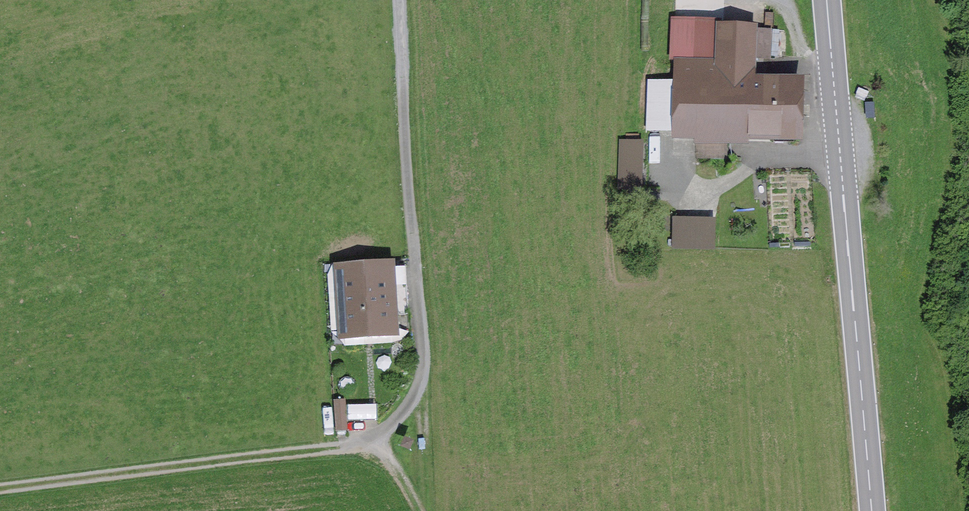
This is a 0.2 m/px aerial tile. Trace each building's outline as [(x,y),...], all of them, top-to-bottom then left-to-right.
[(714,22),(671,20),(669,58),(674,59),(713,60),(714,22)] [(713,60),(674,59),(672,140),(697,140),(696,146),(726,146),(747,147),(748,141),(801,142),(802,80),(757,79),(758,23),(714,22),(713,60)] [(643,143),(619,142),(617,189),(641,190),(643,143)] [(696,146),(696,156),(726,157),(726,146),(696,146)] [(715,219),(673,218),(673,249),(714,250),(715,219)] [(389,264),(335,269),(342,343),(396,338),(389,264)]
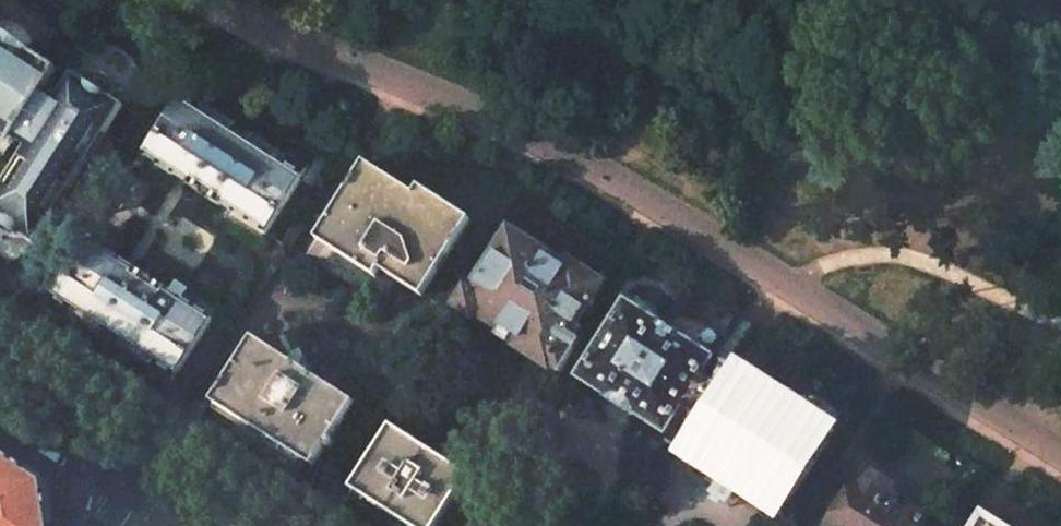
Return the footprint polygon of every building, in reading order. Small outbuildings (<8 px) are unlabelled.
[(30,52),(35,44),(28,35),(19,28),(12,26),(5,24),(0,32),(0,140),(10,146),(15,139),(26,146),(19,157),(31,165),(14,192),(2,184),(0,187),(0,231),(4,235),(13,239),(19,240),(25,239),(34,245),(52,217),(45,212),(62,185),(70,189),(88,161),(81,156),(97,129),(105,134),(124,106),(112,98),(113,93),(113,86),(110,79),(107,75),(101,74),(96,74),(89,77),(84,80),(73,73),(51,108),(39,100),(58,70),(30,52)] [(300,181),(176,102),(142,157),(179,180),(187,185),(186,188),(195,194),(202,192),(210,197),(210,203),(220,209),(221,207),(266,235),(293,192),(300,181)] [(409,204),(359,173),(316,239),(366,271),(376,277),(380,270),(422,296),(464,230),(414,197),(409,204)] [(545,254),(510,232),(508,234),(504,233),(501,234),(498,235),(495,238),(494,240),(494,245),(495,249),(498,250),(470,292),(468,291),(457,307),(473,318),(476,314),(521,343),(518,347),(533,357),(549,367),(549,366),(554,369),(552,372),(551,375),(552,377),(556,379),(563,368),(576,350),(564,343),(600,288),(602,284),(573,267),(579,257),(579,251),(560,238),(559,237),(553,240),(545,254)] [(54,296),(177,374),(211,320),(167,291),(168,289),(160,284),(154,285),(145,280),(143,273),(135,268),(134,270),(125,264),(89,241),(54,296)] [(627,304),(625,304),(579,377),(609,397),(609,399),(634,415),(636,414),(657,428),(665,434),(683,407),(696,415),(717,383),(716,382),(714,384),(702,377),(713,359),(708,356),(721,336),(719,325),(690,304),(680,306),(664,327),(658,323),(660,320),(658,310),(639,298),(629,301),(627,304)] [(284,357),(253,337),(212,401),(313,466),(326,446),(329,448),(333,441),(330,439),(354,402),(309,373),(284,357)] [(693,451),(723,472),(725,481),(740,490),(751,488),(781,508),(834,426),(832,417),(830,413),(823,407),(817,404),(802,402),(793,417),(769,401),(767,404),(736,383),(729,394),(716,386),(718,384),(717,383),(696,415),(710,425),(693,451)] [(391,425),(351,490),(407,525),(437,525),(469,475),(391,425)] [(49,494),(46,495),(45,486),(32,478),(34,475),(0,453),(0,525),(53,525),(49,494)] [(829,525),(923,525),(929,516),(892,492),(891,492),(891,491),(890,491),(890,490),(890,489),(891,489),(891,488),(889,487),(896,477),(876,464),(869,474),(867,473),(866,473),(866,474),(865,474),(864,474),(863,474),(863,473),(829,525)] [(983,517),(978,525),(998,525),(990,521),(983,517)]
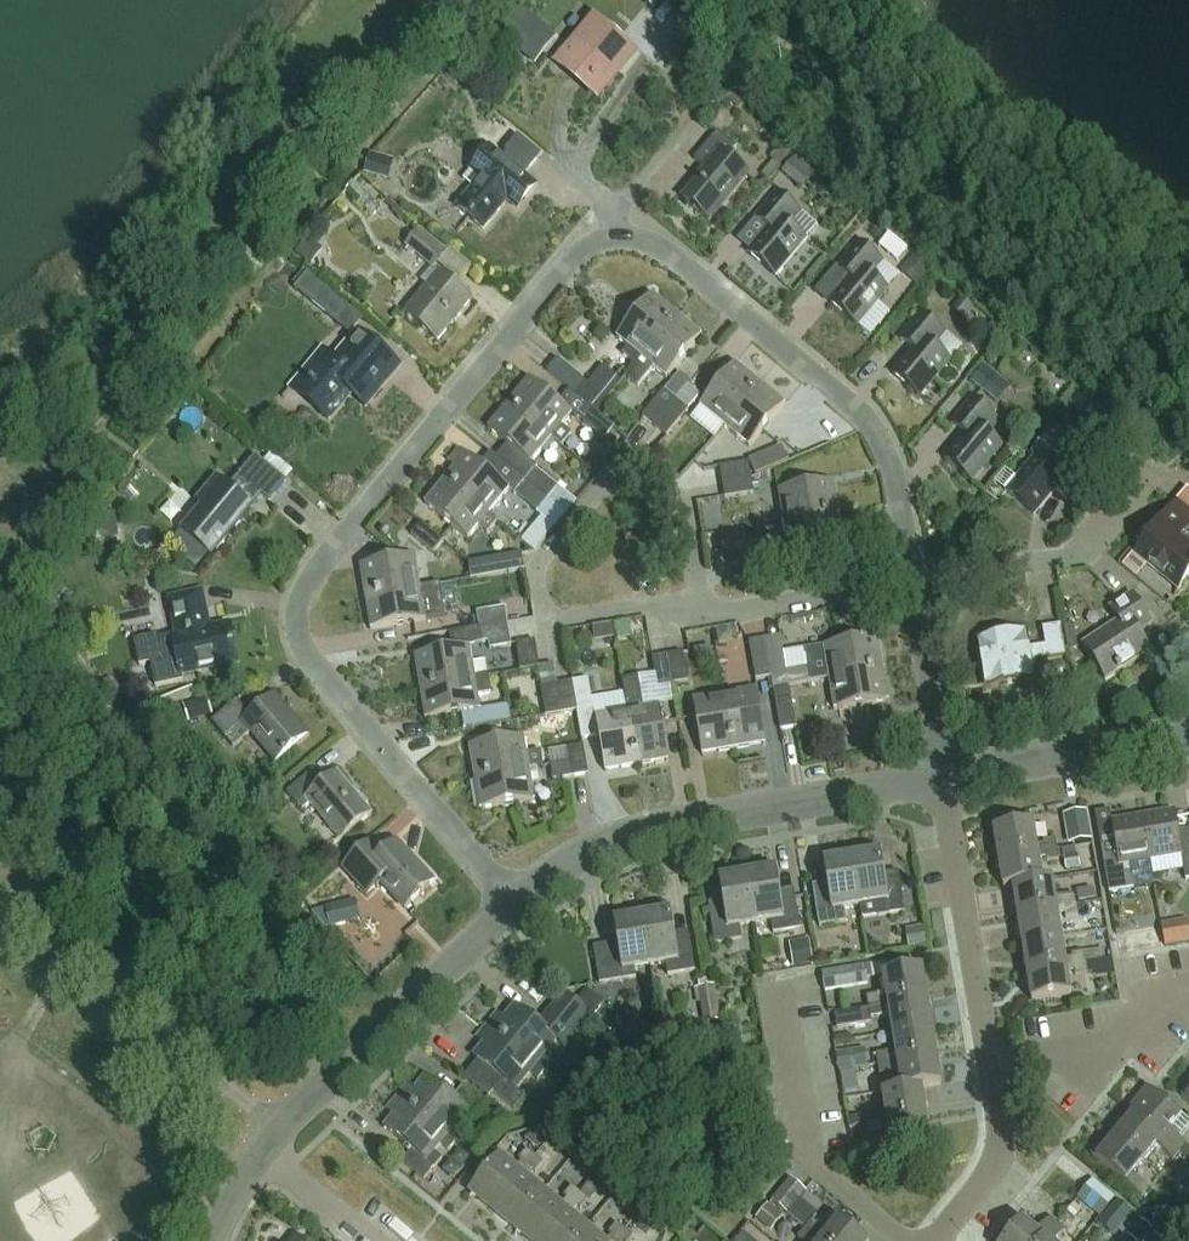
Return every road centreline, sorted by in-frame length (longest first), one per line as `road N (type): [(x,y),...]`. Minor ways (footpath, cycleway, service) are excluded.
road 1 (residential): [(914,582),(900,483),(870,420),(670,249),(617,233),(575,259),(308,578),(296,628),(329,685),(519,907)]
road 2 (residential): [(706,618),(688,507),(626,462),(537,571),(548,625),(654,608)]
road 3 (unclassified): [(943,780),(614,840),(568,865),(519,907)]
road 4 (unclassified): [(278,1128),(0,902)]
road 5 (unclassified): [(519,907),(278,1128)]
road 6 (residential): [(998,1067),(943,780)]
road 7 (residential): [(914,582),(1083,553),(1150,467)]
road 8 (unclassified): [(1188,739),(943,780)]
road 9 (residential): [(998,1067),(1125,1045),(1153,1003),(1188,994)]
road 10 (residential): [(706,618),(914,582)]
road 11 (residential): [(943,780),(914,582)]
road 12 (residential): [(939,1240),(992,1174),(998,1067)]
road 13 (residential): [(262,1150),(370,1240)]

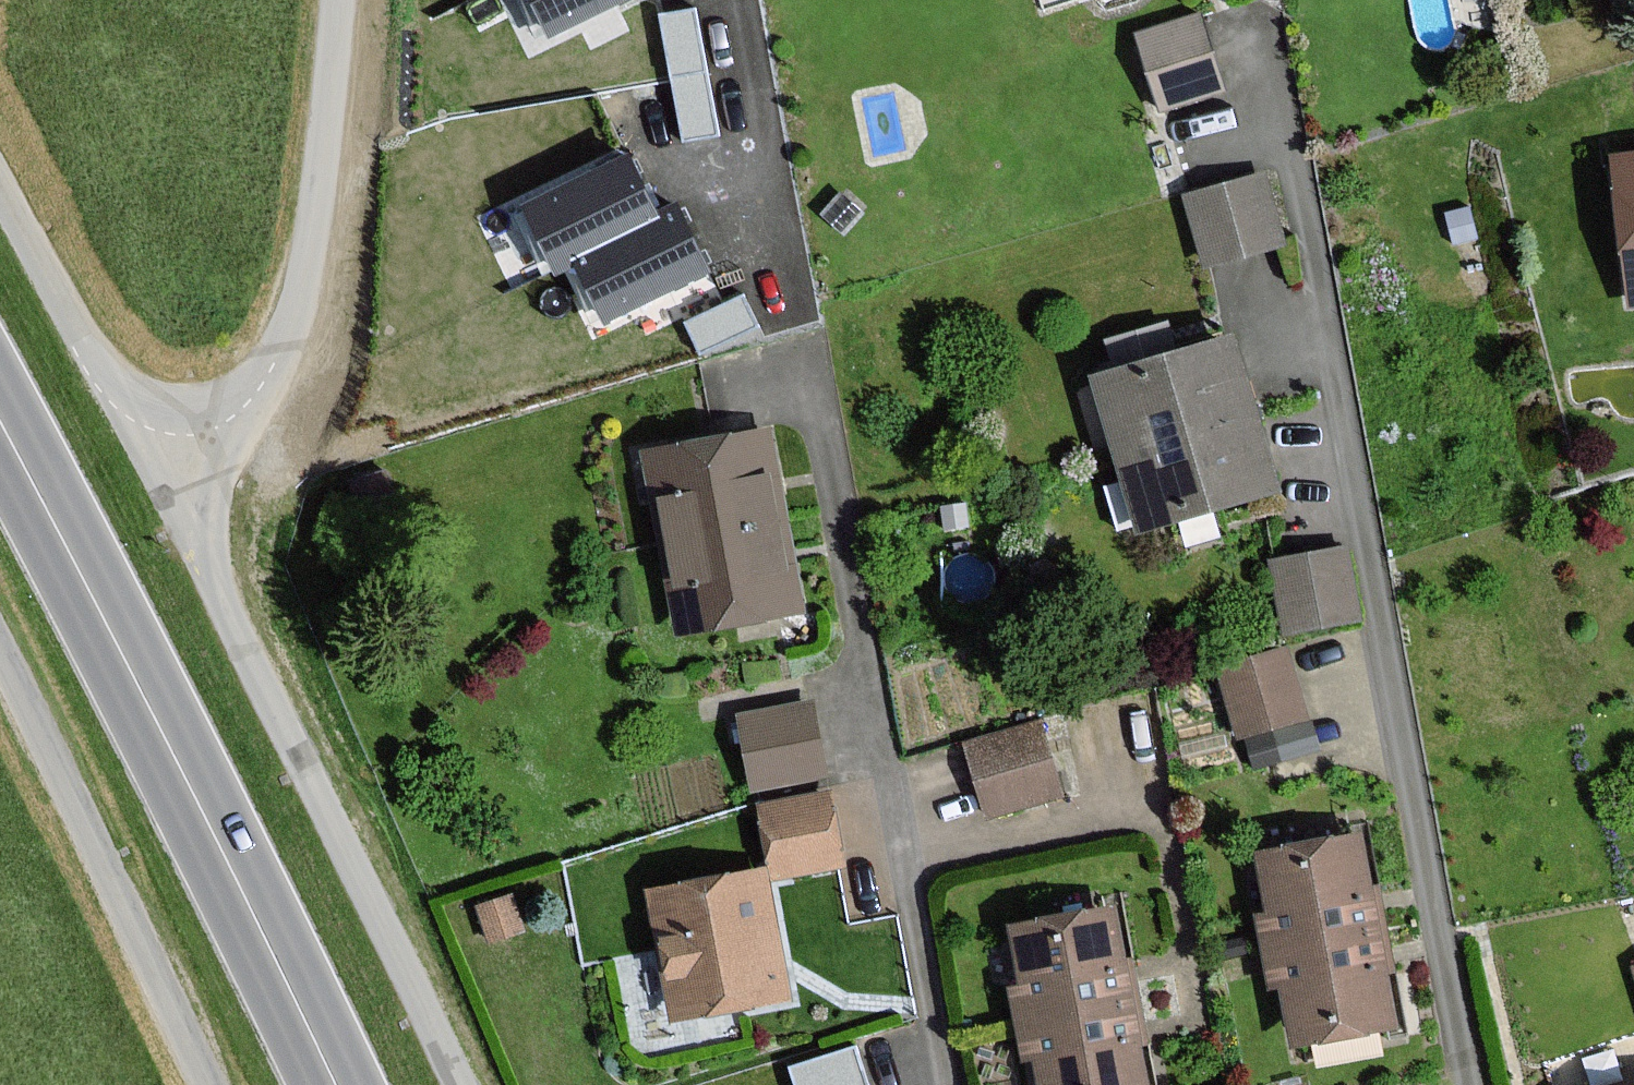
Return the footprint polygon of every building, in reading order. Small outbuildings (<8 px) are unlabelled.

ABOUT THIS TASK ::
Drop the pictures and copy the data exactly.

REPLY ::
This is a 0.2 m/px aerial tile. Trace each building's outline as [(x,y),...], all of them, top-to-bottom then left-to-right.
[(714,22),(671,20),(669,58),(674,59),(713,60),(714,22)] [(713,60),(674,59),(672,140),(697,140),(696,146),(726,146),(747,147),(748,141),(801,142),(802,80),(757,79),(758,23),(714,22),(713,60)] [(643,143),(619,142),(617,189),(641,190),(643,143)] [(696,146),(696,156),(726,157),(726,146),(696,146)] [(715,219),(673,218),(673,249),(714,250),(715,219)] [(389,264),(335,269),(342,343),(396,338),(389,264)]
Return the footprint polygon of every building, in reading order. Small outbuildings (<8 px) are unlabelled.
[(30,52),(35,44),(28,35),(19,28),(12,26),(5,24),(0,32),(0,140),(10,146),(15,139),(26,146),(19,157),(31,165),(14,192),(2,184),(0,187),(0,231),(4,235),(13,239),(19,240),(25,239),(34,245),(52,217),(45,212),(62,185),(70,189),(88,161),(81,156),(97,129),(105,134),(124,106),(112,98),(113,93),(113,86),(110,79),(107,75),(101,74),(96,74),(89,77),(84,80),(73,73),(51,108),(39,100),(58,70),(30,52)] [(300,181),(176,102),(142,157),(179,180),(187,185),(186,188),(195,194),(202,192),(210,197),(210,203),(220,209),(221,207),(266,235),(293,192),(300,181)] [(409,204),(359,173),(316,239),(366,271),(376,277),(380,270),(422,296),(464,230),(414,197),(409,204)] [(545,254),(510,232),(508,234),(504,233),(501,234),(498,235),(495,238),(494,240),(494,245),(495,249),(498,250),(470,292),(468,291),(457,307),(473,318),(476,314),(521,343),(518,347),(533,357),(549,367),(549,366),(554,369),(552,372),(551,375),(552,377),(556,379),(563,368),(576,350),(564,343),(600,288),(602,284),(573,267),(579,257),(579,251),(560,238),(559,237),(553,240),(545,254)] [(54,296),(177,374),(211,320),(167,291),(168,289),(160,284),(154,285),(145,280),(143,273),(135,268),(134,270),(125,264),(89,241),(54,296)] [(627,304),(625,304),(579,377),(609,397),(609,399),(634,415),(636,414),(657,428),(665,434),(683,407),(696,415),(717,383),(716,382),(714,384),(702,377),(713,359),(708,356),(721,336),(719,325),(690,304),(680,306),(664,327),(658,323),(660,320),(658,310),(639,298),(629,301),(627,304)] [(284,357),(253,337),(212,401),(313,466),(326,446),(329,448),(333,441),(330,439),(354,402),(309,373),(284,357)] [(693,451),(723,472),(725,481),(740,490),(751,488),(781,508),(834,426),(832,417),(830,413),(823,407),(817,404),(802,402),(793,417),(769,401),(767,404),(736,383),(729,394),(716,386),(718,384),(717,383),(696,415),(710,425),(693,451)] [(391,425),(351,490),(407,525),(437,525),(469,475),(391,425)] [(49,494),(46,495),(45,486),(32,478),(34,475),(0,453),(0,525),(53,525),(49,494)] [(829,525),(923,525),(929,516),(892,492),(891,492),(891,491),(890,491),(890,490),(890,489),(891,489),(891,488),(889,487),(896,477),(876,464),(869,474),(867,473),(866,473),(866,474),(865,474),(864,474),(863,474),(863,473),(829,525)] [(983,517),(978,525),(998,525),(990,521),(983,517)]
Return every road centreline, sorted by in-frame length (longest first), one per line as `road N (type): [(x,y),...]`. Minor ways (footpath, cycleway, service) are excluded.
road 1 (residential): [(914,582),(900,483),(870,420),(670,249),(617,233),(575,259),(308,578),(296,628),(329,685),(519,907)]
road 2 (residential): [(706,618),(688,507),(626,462),(537,571),(548,625),(654,608)]
road 3 (unclassified): [(943,780),(614,840),(568,865),(519,907)]
road 4 (unclassified): [(278,1128),(0,902)]
road 5 (unclassified): [(519,907),(278,1128)]
road 6 (residential): [(998,1067),(943,780)]
road 7 (residential): [(914,582),(1083,553),(1150,467)]
road 8 (unclassified): [(1188,739),(943,780)]
road 9 (residential): [(998,1067),(1125,1045),(1153,1003),(1188,994)]
road 10 (residential): [(706,618),(914,582)]
road 11 (residential): [(943,780),(914,582)]
road 12 (residential): [(939,1240),(992,1174),(998,1067)]
road 13 (residential): [(262,1150),(370,1240)]

Return the footprint polygon of every building, in reading order. Small outbuildings (<8 px) are unlabelled.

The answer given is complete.